Action item
Give the count of lines below that include the word "VRAW", and say nothing else.

BEGIN Records for this exercise

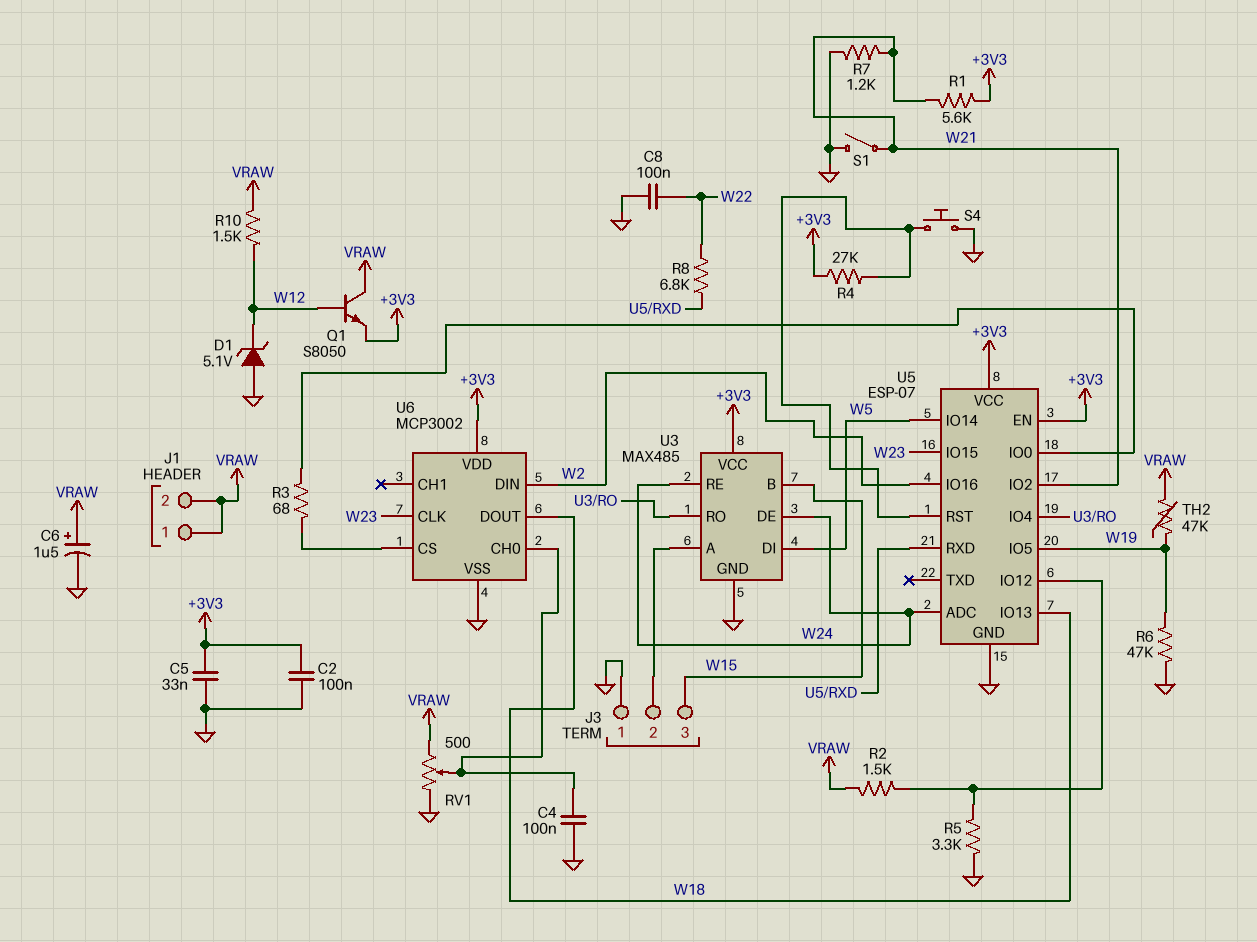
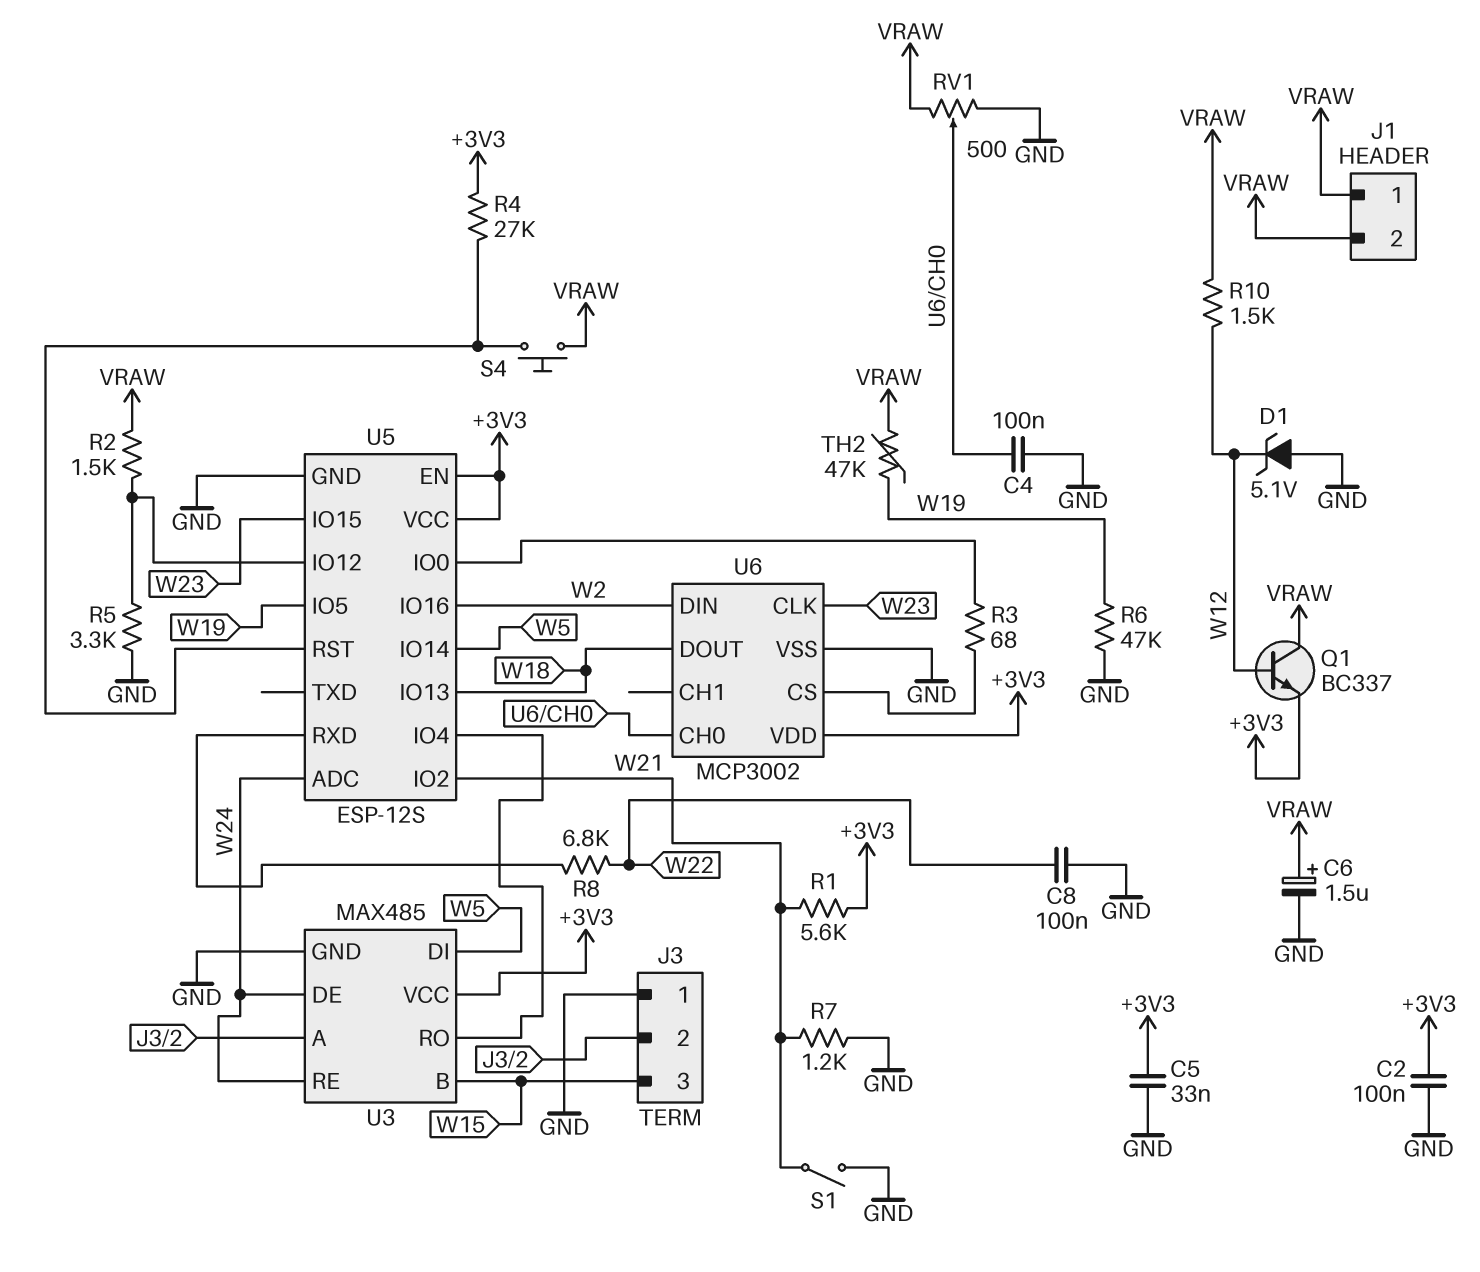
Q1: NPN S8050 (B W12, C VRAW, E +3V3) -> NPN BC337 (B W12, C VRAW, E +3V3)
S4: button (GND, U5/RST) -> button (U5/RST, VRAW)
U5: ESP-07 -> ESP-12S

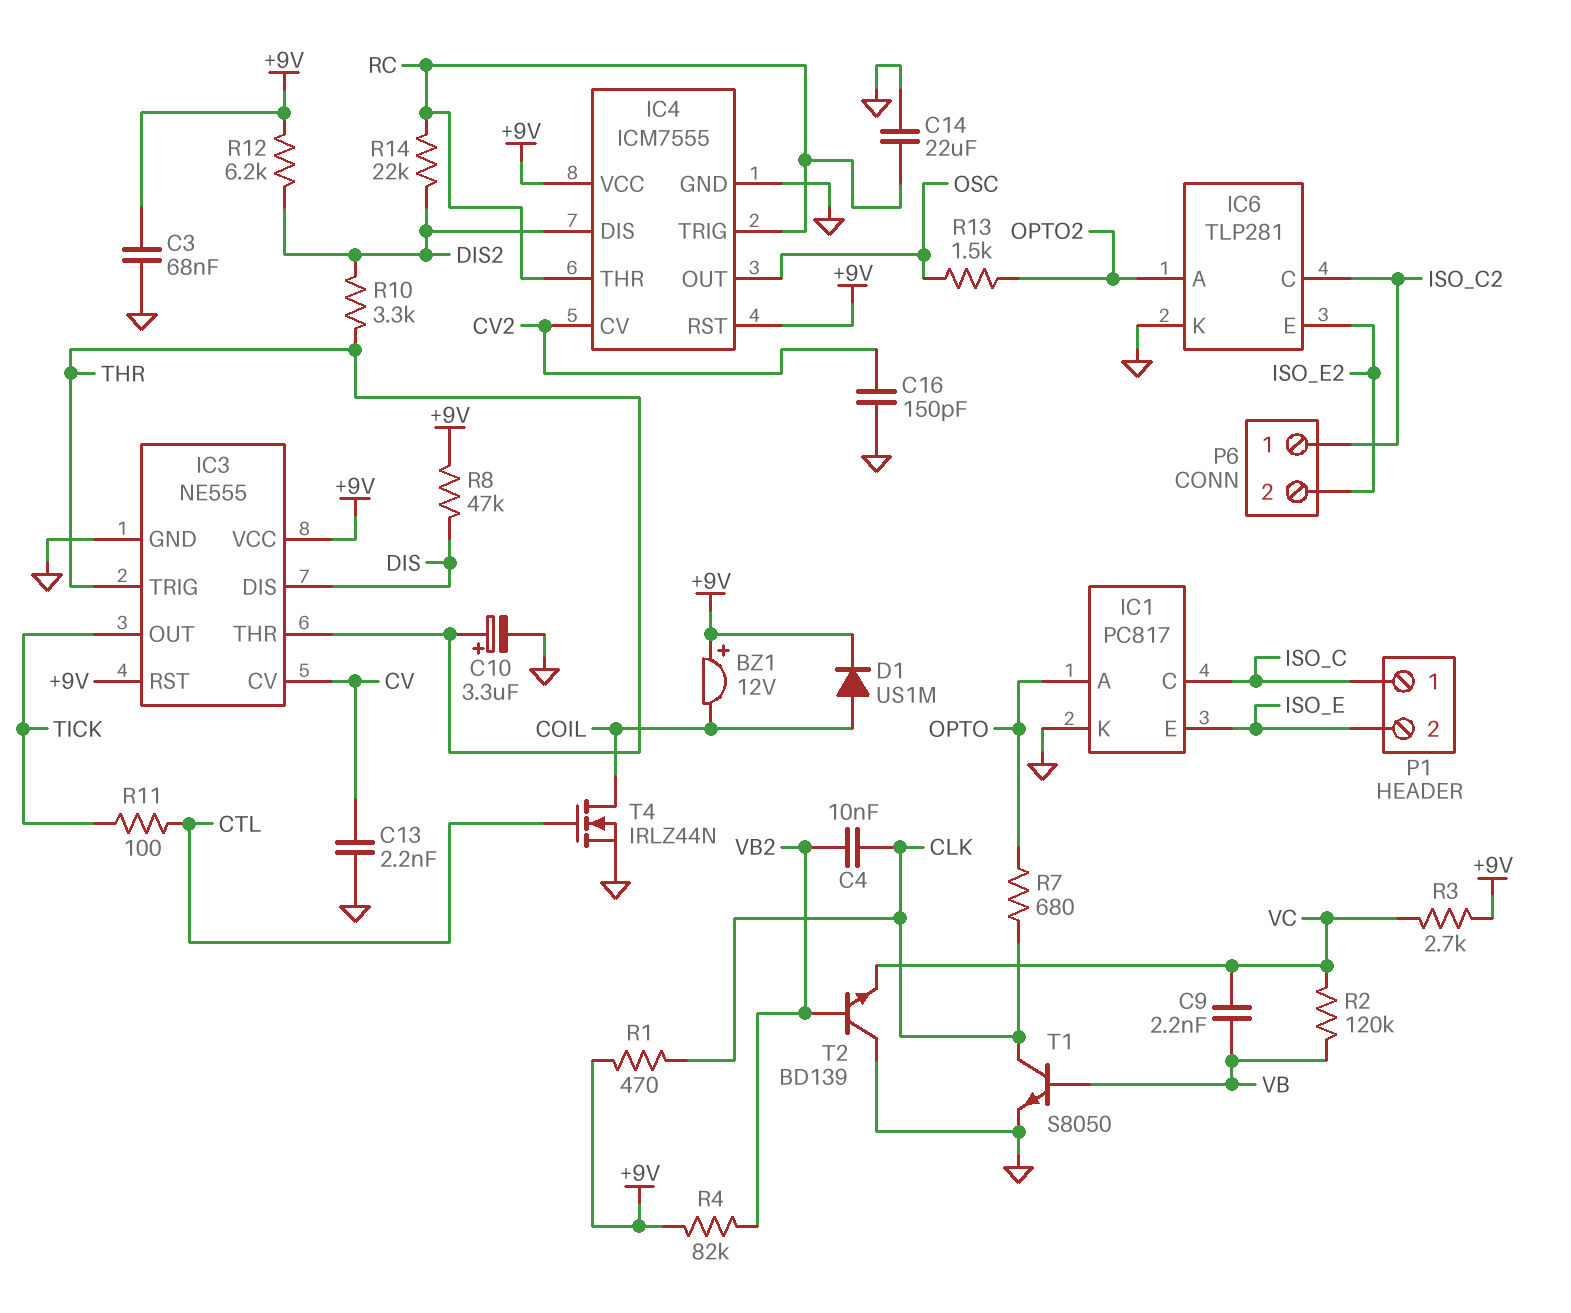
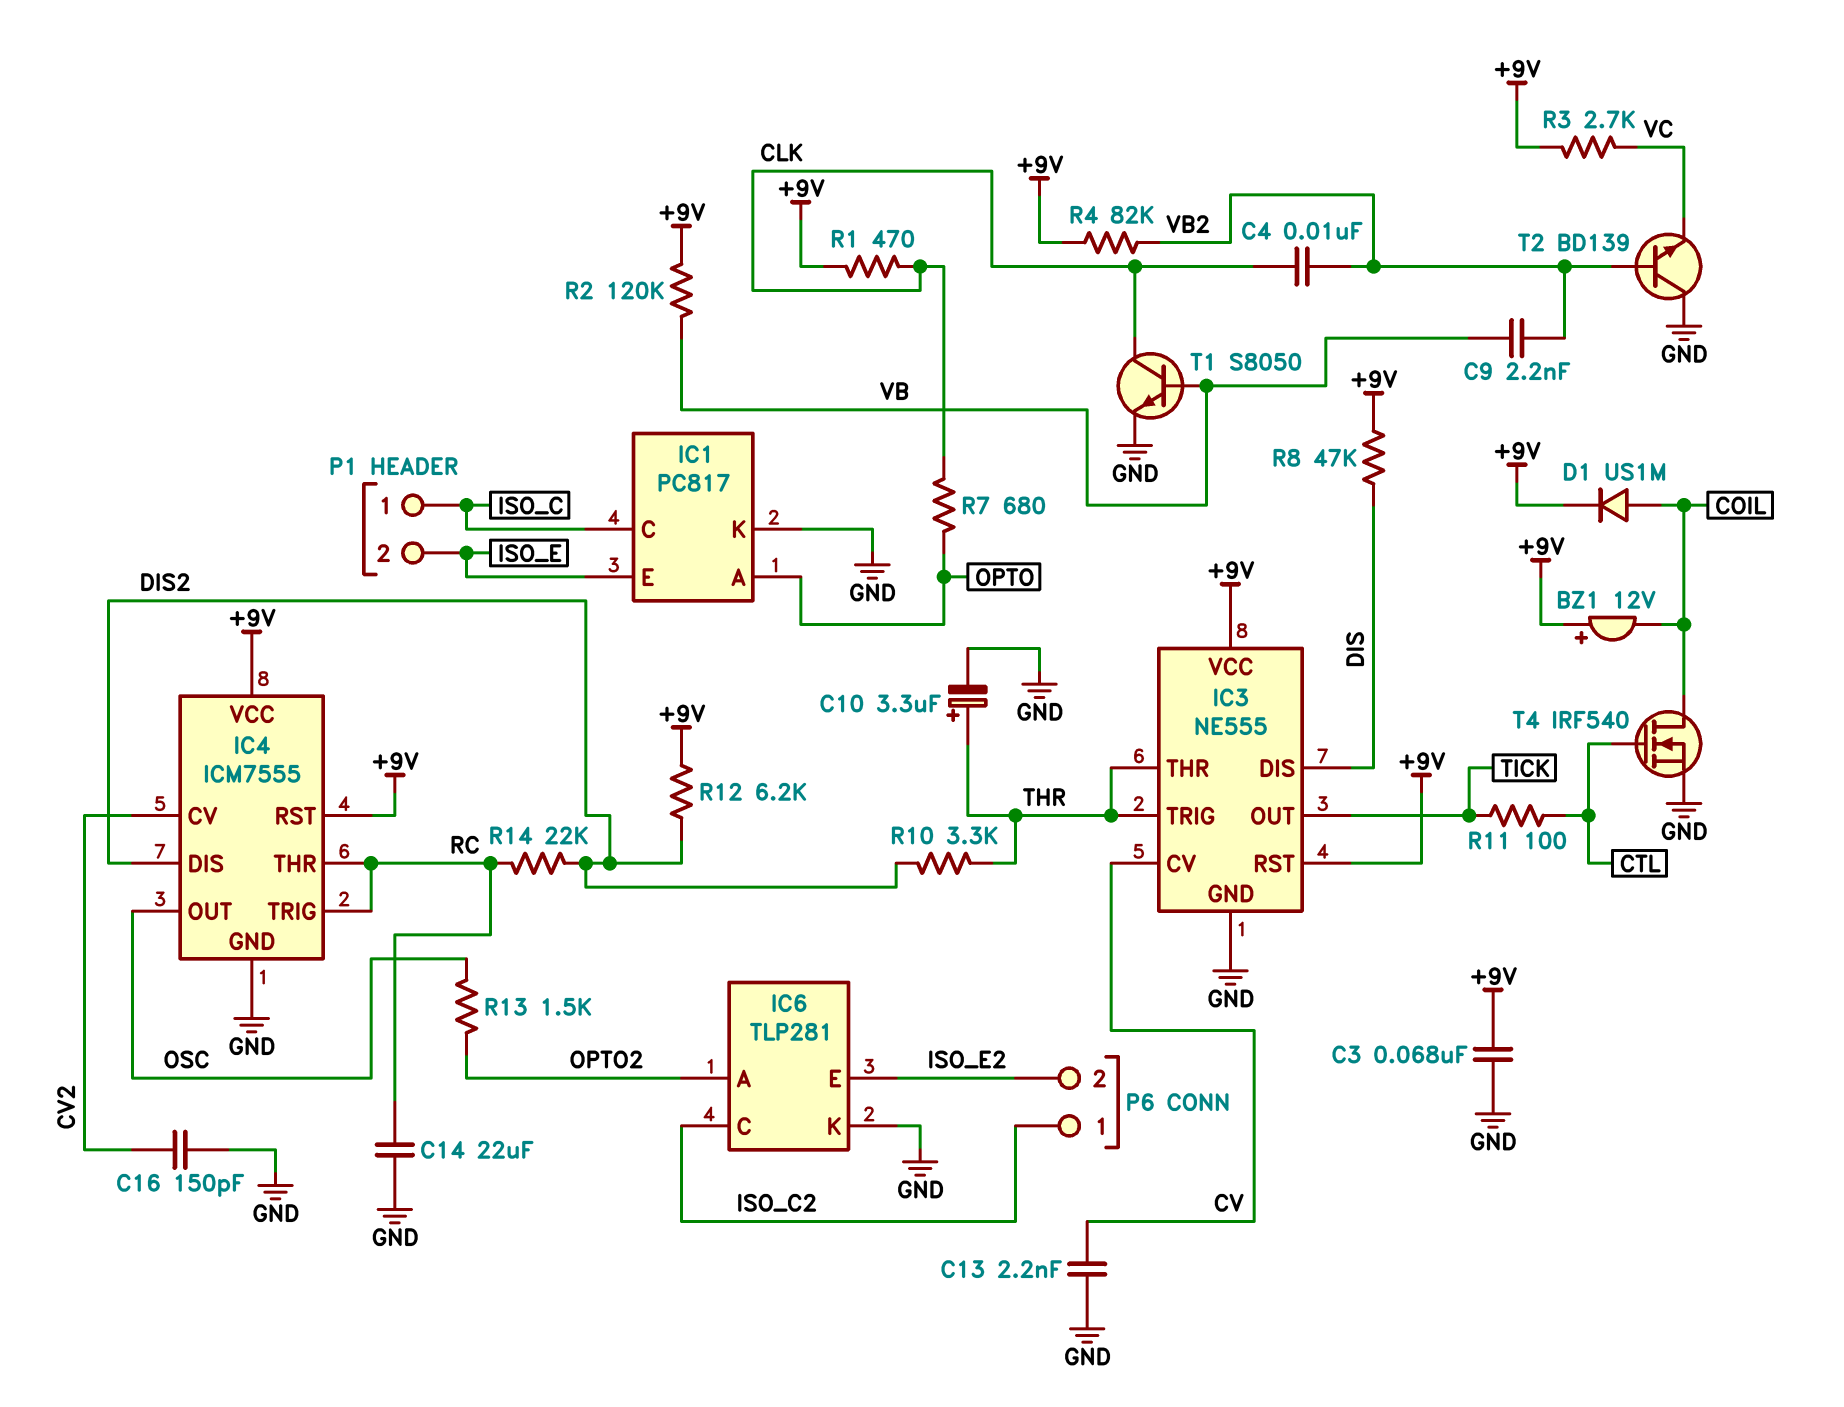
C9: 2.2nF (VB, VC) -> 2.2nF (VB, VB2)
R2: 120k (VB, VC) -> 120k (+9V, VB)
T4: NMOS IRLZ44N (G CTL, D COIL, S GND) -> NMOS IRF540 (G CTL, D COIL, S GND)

END Records for this exercise

Written solution
2